RECORDS SUPPLIED: Begin

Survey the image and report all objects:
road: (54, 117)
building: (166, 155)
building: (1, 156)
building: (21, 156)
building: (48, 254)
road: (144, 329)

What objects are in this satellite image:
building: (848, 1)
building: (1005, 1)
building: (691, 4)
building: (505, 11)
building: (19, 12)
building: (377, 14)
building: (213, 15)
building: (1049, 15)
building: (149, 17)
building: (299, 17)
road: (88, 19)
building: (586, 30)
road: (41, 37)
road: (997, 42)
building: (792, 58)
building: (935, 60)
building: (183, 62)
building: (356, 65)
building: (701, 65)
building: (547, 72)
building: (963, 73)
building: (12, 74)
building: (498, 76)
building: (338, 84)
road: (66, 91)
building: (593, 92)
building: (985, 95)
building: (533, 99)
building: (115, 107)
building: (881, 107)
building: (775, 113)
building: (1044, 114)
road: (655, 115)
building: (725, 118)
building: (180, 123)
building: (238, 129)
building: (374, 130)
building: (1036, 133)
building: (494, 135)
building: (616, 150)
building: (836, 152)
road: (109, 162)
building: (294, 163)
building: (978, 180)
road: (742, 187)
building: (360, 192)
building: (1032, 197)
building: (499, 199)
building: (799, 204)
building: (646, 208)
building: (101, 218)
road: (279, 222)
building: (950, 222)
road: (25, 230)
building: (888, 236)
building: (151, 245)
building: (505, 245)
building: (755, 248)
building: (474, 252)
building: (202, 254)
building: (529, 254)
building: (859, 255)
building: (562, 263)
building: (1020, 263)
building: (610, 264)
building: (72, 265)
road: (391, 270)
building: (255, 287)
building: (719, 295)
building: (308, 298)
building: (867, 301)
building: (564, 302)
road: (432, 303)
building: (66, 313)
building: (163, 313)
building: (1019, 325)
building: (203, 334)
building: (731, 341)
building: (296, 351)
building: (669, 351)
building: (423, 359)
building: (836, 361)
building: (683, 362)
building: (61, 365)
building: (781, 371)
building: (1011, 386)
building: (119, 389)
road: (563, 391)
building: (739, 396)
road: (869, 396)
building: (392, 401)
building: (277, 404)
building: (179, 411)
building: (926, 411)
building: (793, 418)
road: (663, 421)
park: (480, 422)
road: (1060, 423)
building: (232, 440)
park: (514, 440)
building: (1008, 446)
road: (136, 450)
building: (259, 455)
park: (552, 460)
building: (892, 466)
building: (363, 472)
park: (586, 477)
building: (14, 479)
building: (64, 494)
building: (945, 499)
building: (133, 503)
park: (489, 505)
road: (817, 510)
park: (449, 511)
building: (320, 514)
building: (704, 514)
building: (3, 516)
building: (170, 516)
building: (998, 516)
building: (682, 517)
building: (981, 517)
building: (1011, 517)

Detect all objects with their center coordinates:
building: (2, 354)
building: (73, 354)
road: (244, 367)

RECORDS SUPPLIED: End

ACTIVITY
Scan the entries above and copy each line where "objects" occurs.

WRITTEN RESPONSE
Survey the image and report all objects:
What objects are in this satellite image:
Detect all objects with their center coordinates:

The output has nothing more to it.